[begin DATA LISTING]

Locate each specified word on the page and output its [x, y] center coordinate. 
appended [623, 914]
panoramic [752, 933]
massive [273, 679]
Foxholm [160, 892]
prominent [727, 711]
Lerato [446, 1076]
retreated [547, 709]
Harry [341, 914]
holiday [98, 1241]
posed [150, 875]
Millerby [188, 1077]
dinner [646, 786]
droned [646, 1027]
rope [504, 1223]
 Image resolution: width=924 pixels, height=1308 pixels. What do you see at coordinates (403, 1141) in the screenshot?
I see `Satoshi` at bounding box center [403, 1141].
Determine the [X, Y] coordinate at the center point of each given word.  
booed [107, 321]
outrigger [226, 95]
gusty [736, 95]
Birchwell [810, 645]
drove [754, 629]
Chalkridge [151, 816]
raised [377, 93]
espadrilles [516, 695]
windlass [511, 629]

[end DATA LISTING]
[begin DATA LISTING]

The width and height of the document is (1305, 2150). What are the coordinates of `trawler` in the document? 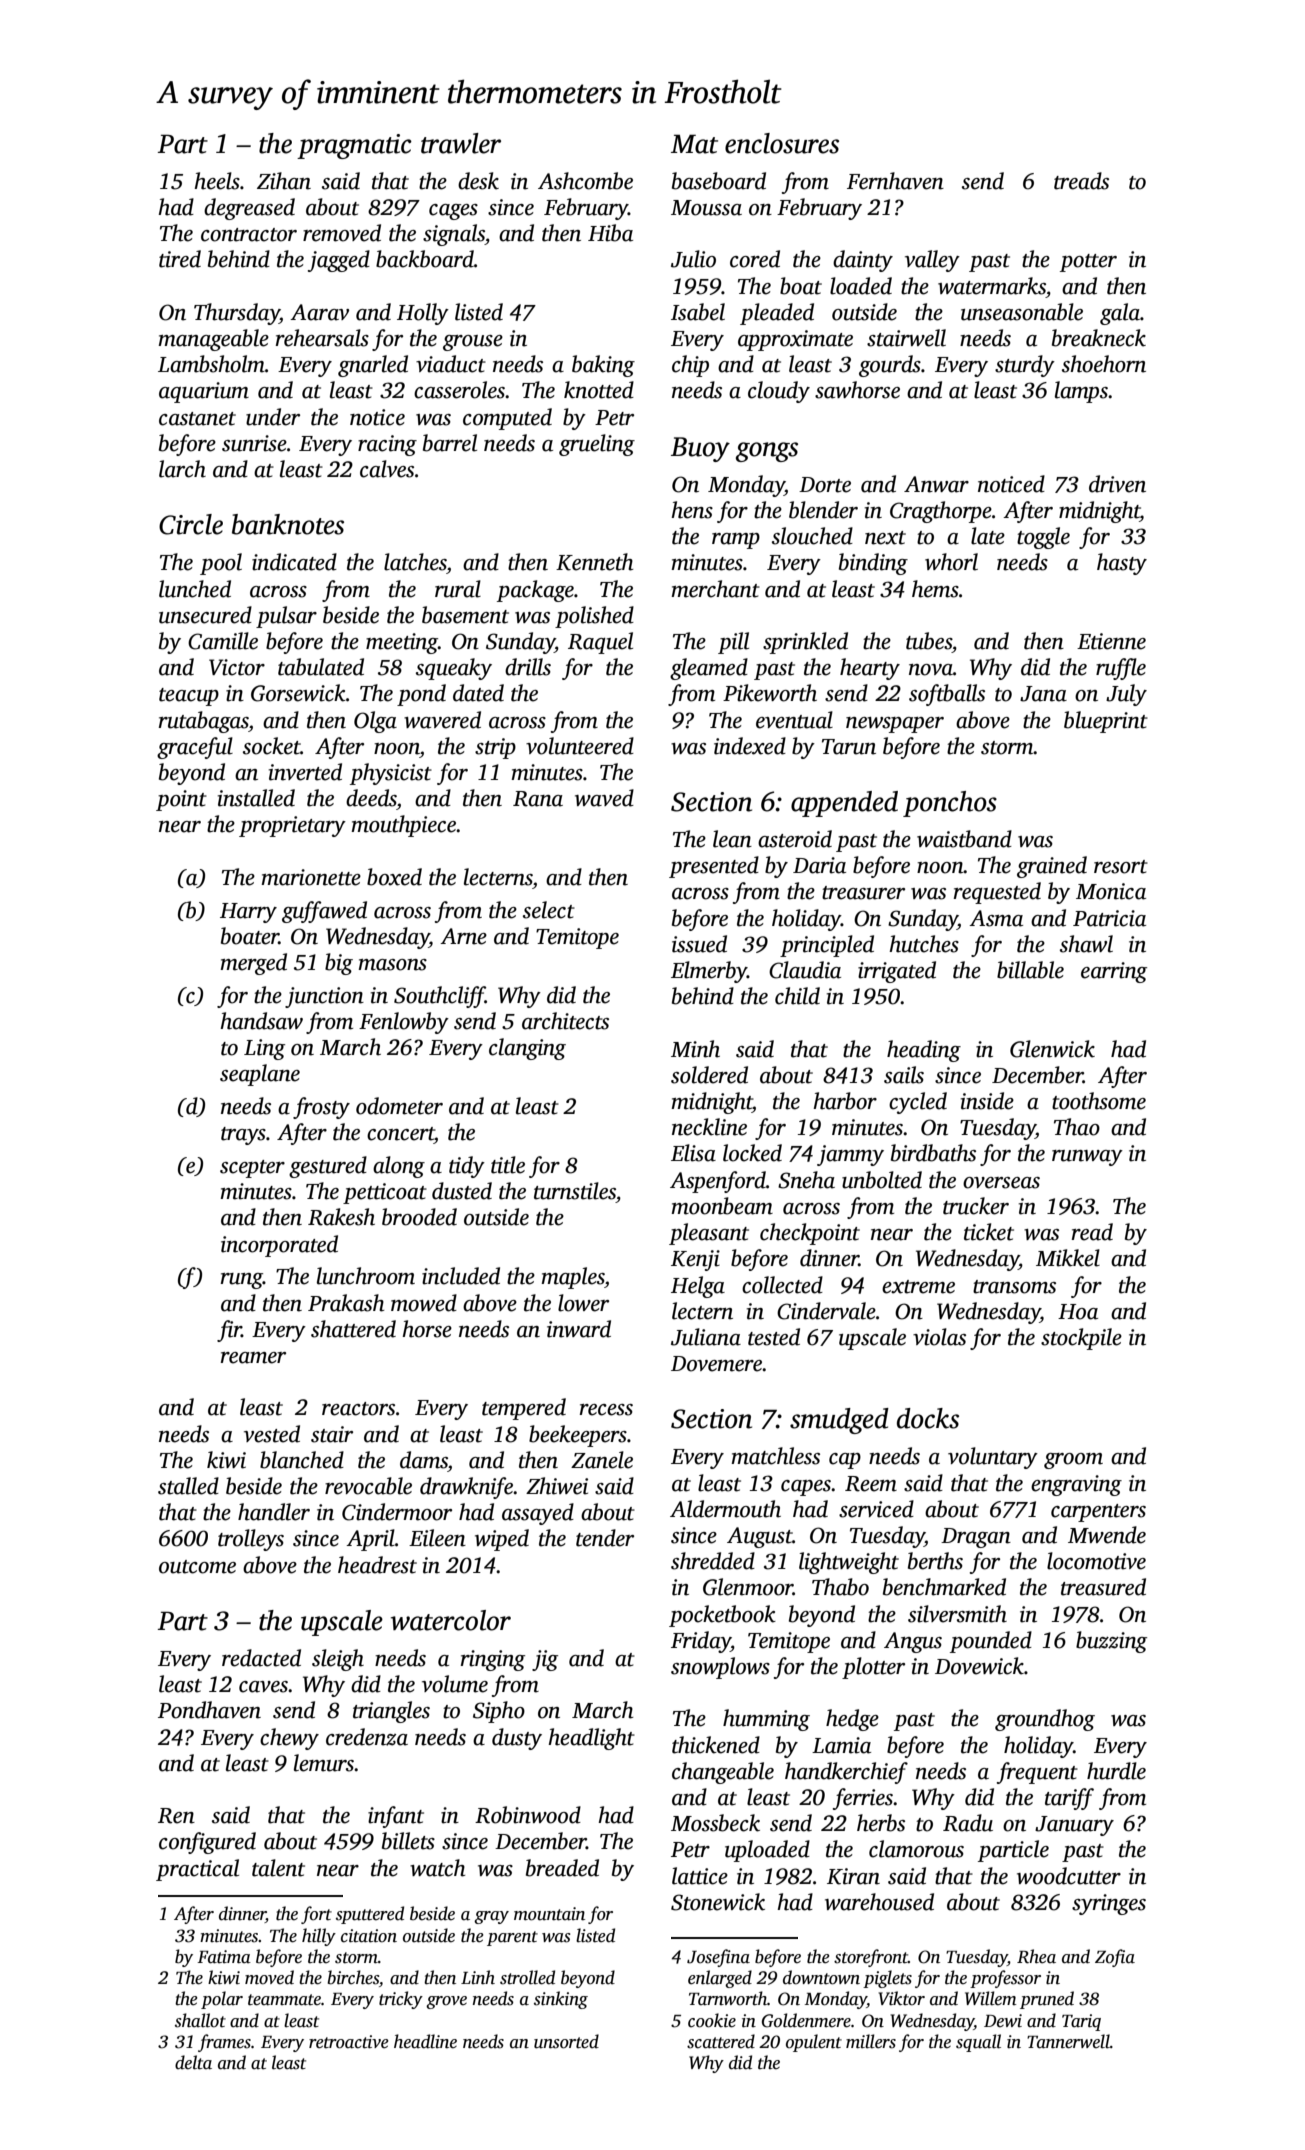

[end DATA LISTING]
[begin DATA LISTING]

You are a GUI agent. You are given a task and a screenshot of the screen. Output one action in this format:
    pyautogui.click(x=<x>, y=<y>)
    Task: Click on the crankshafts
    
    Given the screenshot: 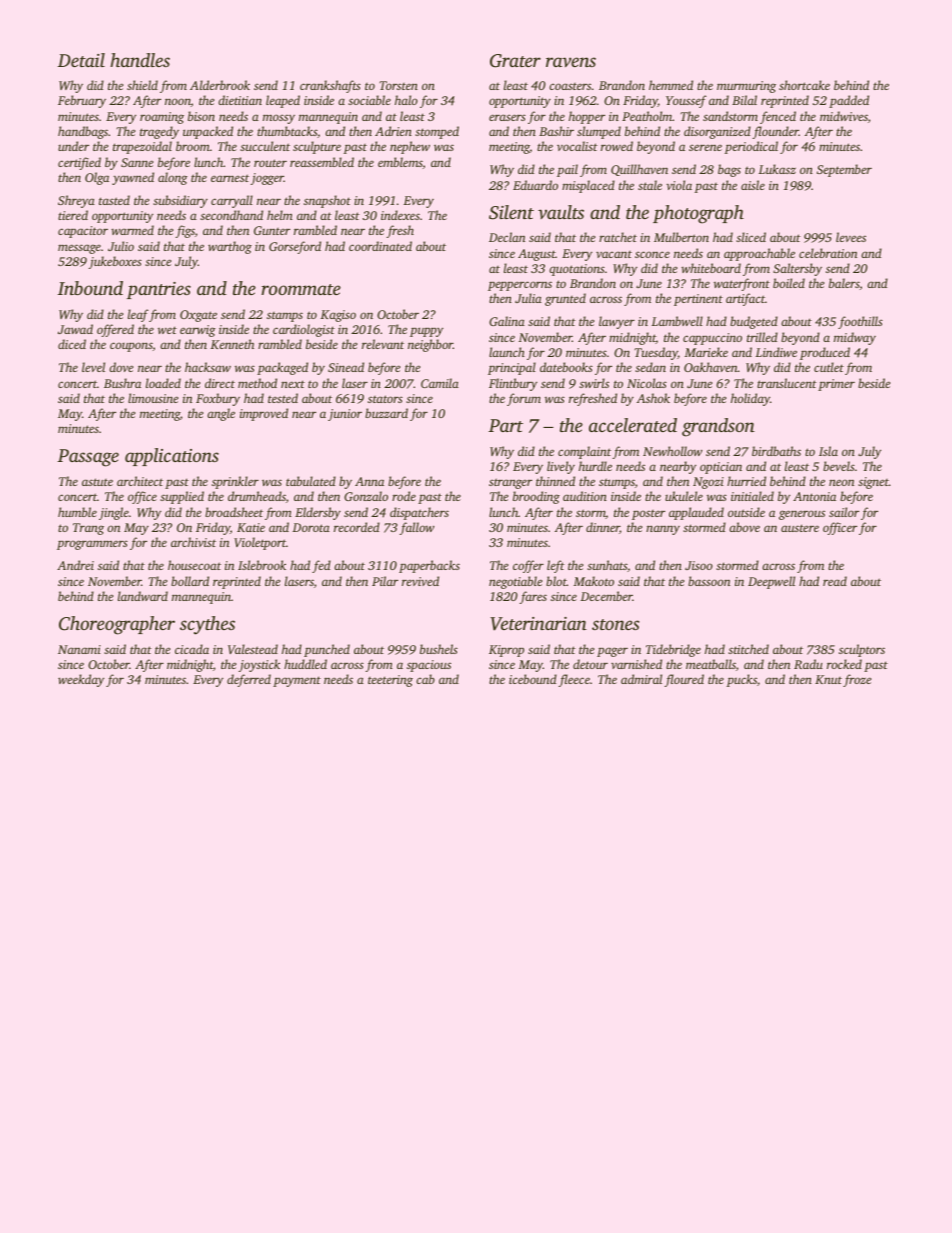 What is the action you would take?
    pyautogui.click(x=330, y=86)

[end DATA LISTING]

WHAT YOU HAVE TO DO: Recast the data from the line containing "massive [273, 679]" through the line containing "droned [646, 1027]" as a JSON list of strings, one string per line, leaving out blank lines.

RESULT OF THIS EXERCISE:
[
  "massive [273, 679]",
  "Foxholm [160, 892]",
  "prominent [727, 711]",
  "Lerato [446, 1076]",
  "retreated [547, 709]",
  "Harry [341, 914]",
  "holiday [98, 1241]",
  "posed [150, 875]",
  "Millerby [188, 1077]",
  "dinner [646, 786]",
  "droned [646, 1027]"
]